# REQUIRED ACTION
Only one stretch of the data below is needed. Output the lines from the one with "purple 1x1 round brick [330,263,371,303]" up to and including the one with "blue 1x3 brick [245,92,371,133] -> none", exactly as they stand.

# MATERIALS PROVIDED
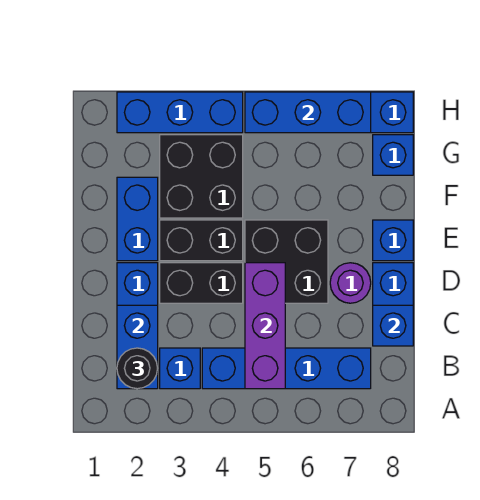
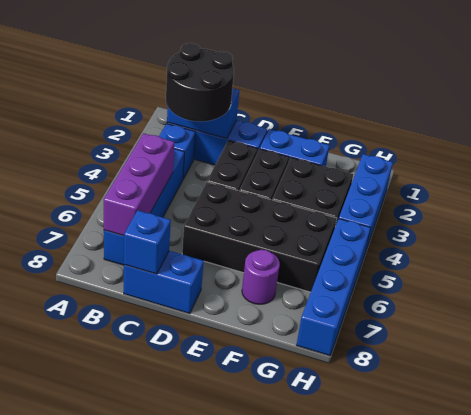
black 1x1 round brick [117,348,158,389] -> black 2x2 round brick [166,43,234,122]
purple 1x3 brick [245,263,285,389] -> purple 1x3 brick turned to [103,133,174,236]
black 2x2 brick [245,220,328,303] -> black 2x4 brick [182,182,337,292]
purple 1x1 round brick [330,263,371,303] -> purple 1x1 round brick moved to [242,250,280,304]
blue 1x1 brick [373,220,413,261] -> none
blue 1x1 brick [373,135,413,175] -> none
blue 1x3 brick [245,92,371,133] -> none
==
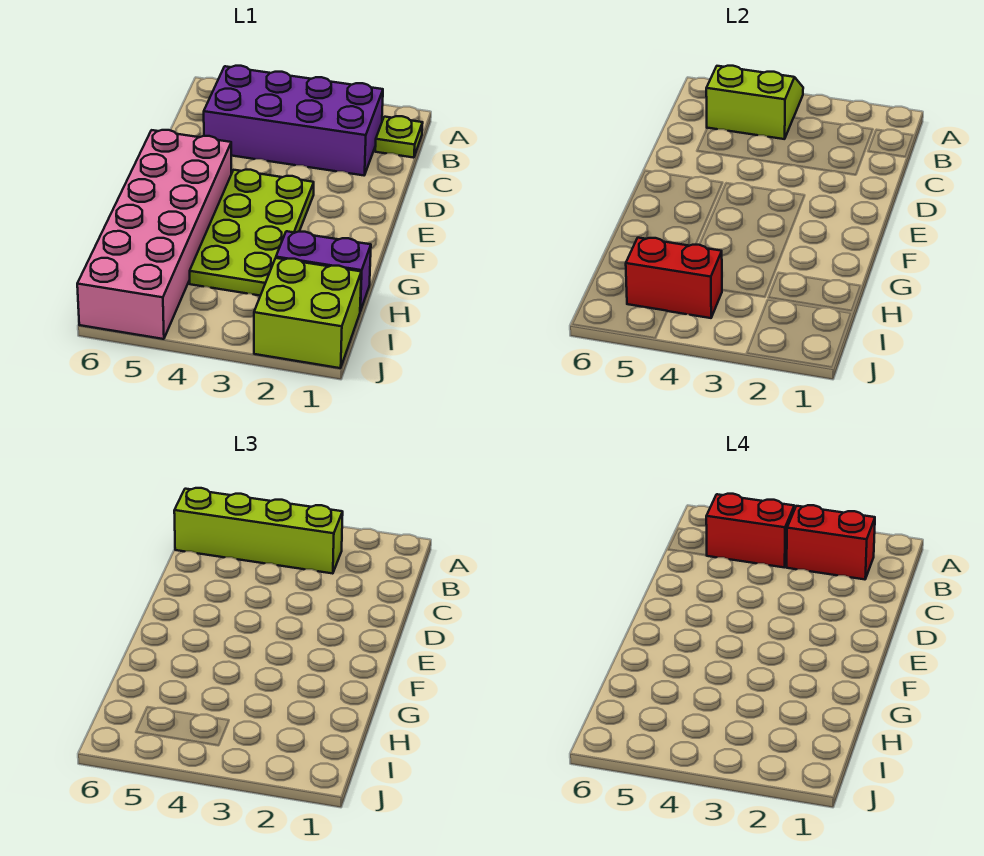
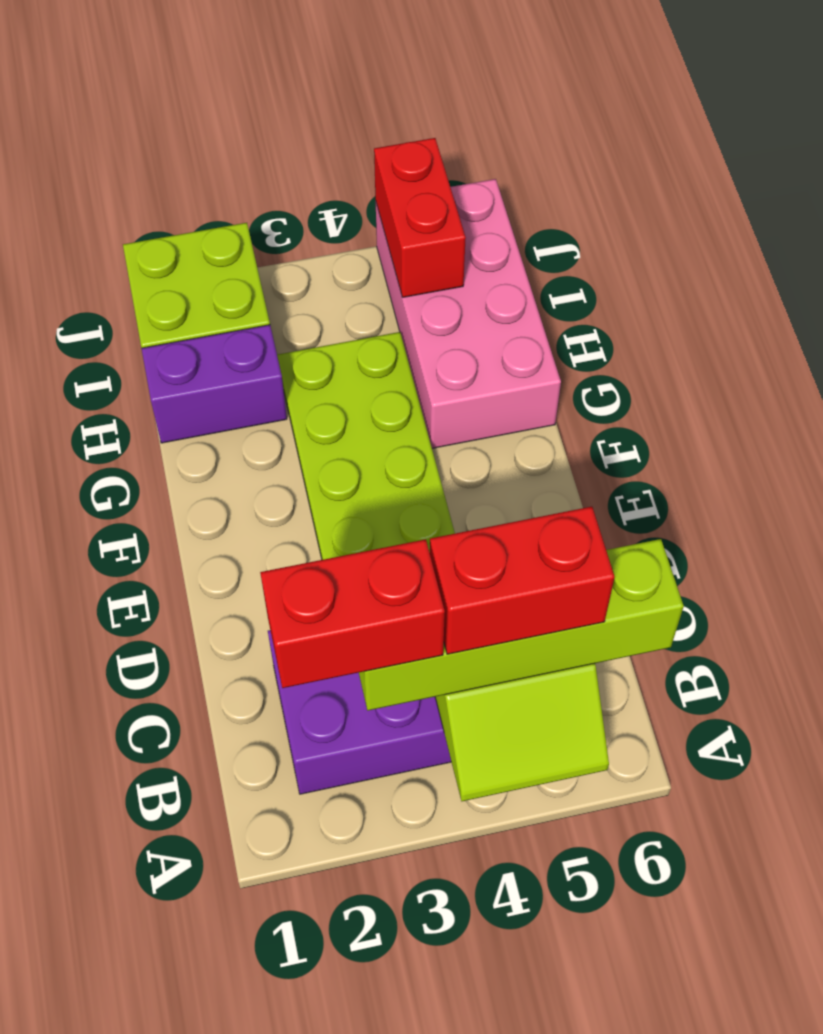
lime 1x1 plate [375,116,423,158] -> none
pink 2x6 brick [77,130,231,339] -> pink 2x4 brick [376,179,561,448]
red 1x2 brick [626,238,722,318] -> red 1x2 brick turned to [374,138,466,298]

# SOLVED PROBLEM
purple 1x1 round brick [330,263,371,303] -> purple 1x1 round brick moved to [242,250,280,304]
blue 1x1 brick [373,220,413,261] -> none
blue 1x1 brick [373,135,413,175] -> none
blue 1x3 brick [245,92,371,133] -> none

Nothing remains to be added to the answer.